[Extracted data entries]
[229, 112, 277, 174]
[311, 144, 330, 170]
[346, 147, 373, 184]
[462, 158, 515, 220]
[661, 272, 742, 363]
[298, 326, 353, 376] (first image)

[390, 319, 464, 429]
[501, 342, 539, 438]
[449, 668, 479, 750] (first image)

Action item>
The full set of entries, copied exactly, is the expected answer.

Solution for this problem>
[229, 112, 277, 174]
[311, 144, 330, 170]
[346, 147, 373, 184]
[462, 158, 515, 220]
[661, 272, 742, 363]
[298, 326, 353, 376] (first image)

[390, 319, 464, 429]
[501, 342, 539, 438]
[449, 668, 479, 750] (first image)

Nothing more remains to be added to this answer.